## EXERCISE GOAL:
Copy out the listing that follows exactly, dropping every picture.

** Opening DATA SHOWN block **

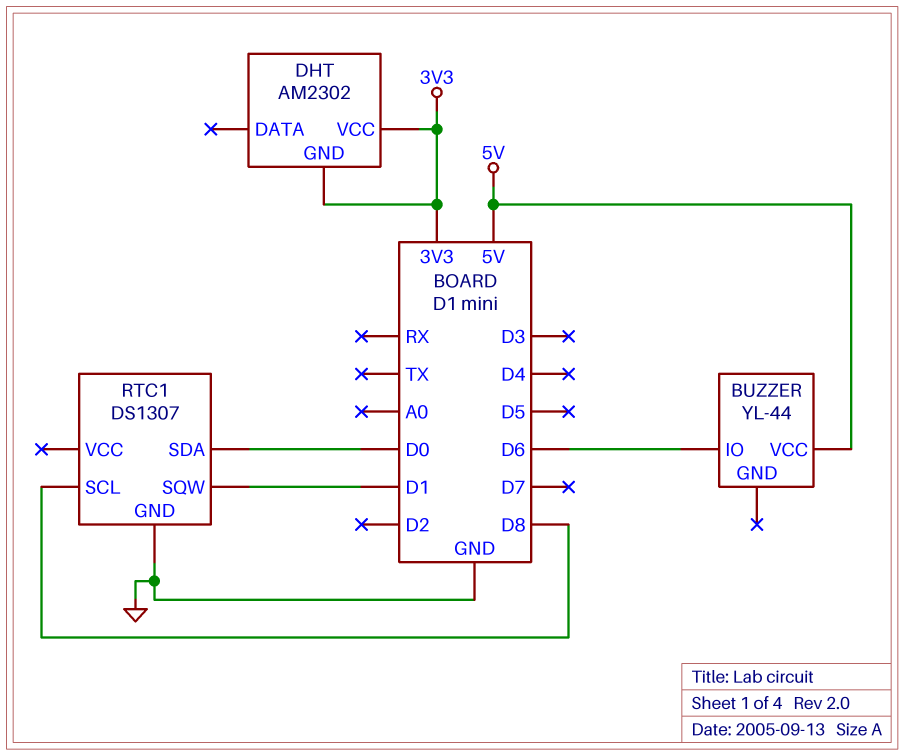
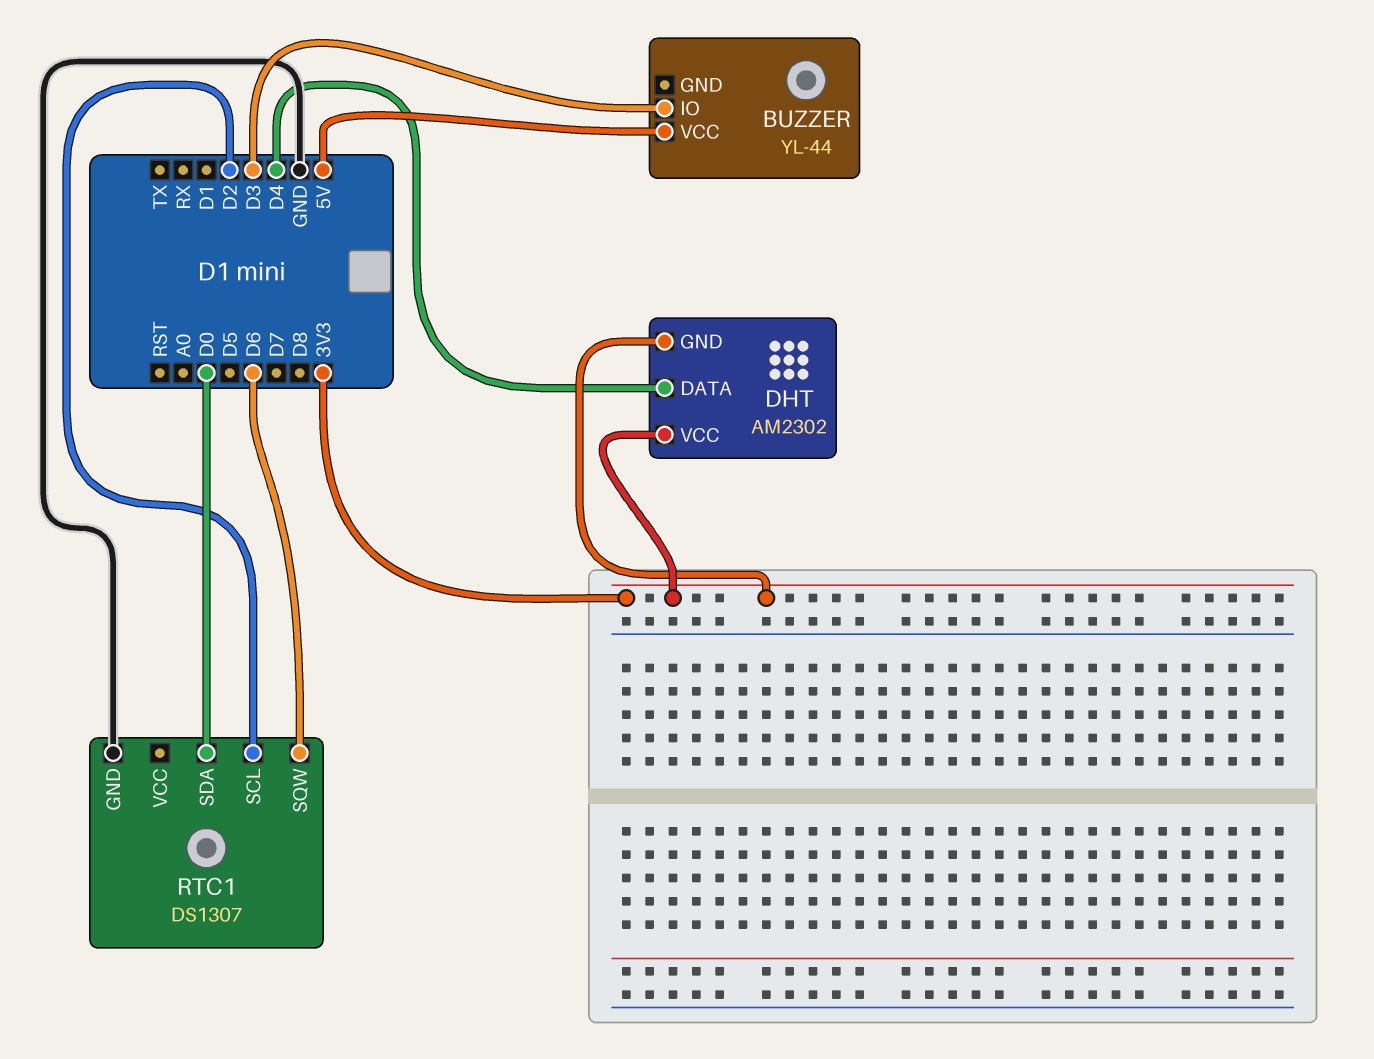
BUZZER pin IO: D6 -> D3
DHT pin DATA: none -> D4
RTC1 pin SCL: D8 -> D2
RTC1 pin SQW: D1 -> D6

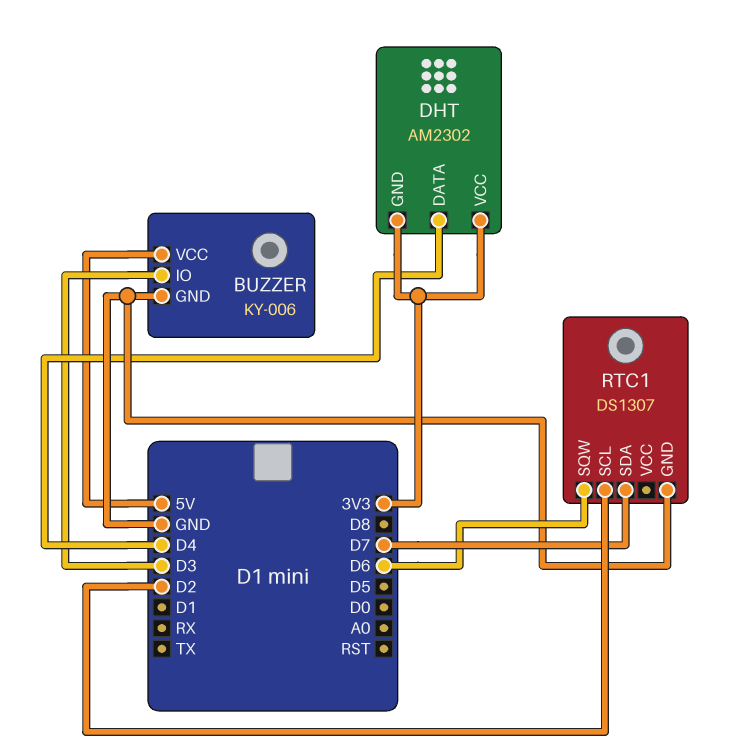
BUZZER: YL-44 -> KY-006
BUZZER pin GND: none -> GND
RTC1 pin SDA: D0 -> D7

** Closing DATA SHOWN block **

## ANSWER TO THIS PROBLEM:
BUZZER pin IO: D6 -> D3
DHT pin DATA: none -> D4
RTC1 pin SCL: D8 -> D2
RTC1 pin SQW: D1 -> D6

BUZZER: YL-44 -> KY-006
BUZZER pin GND: none -> GND
RTC1 pin SDA: D0 -> D7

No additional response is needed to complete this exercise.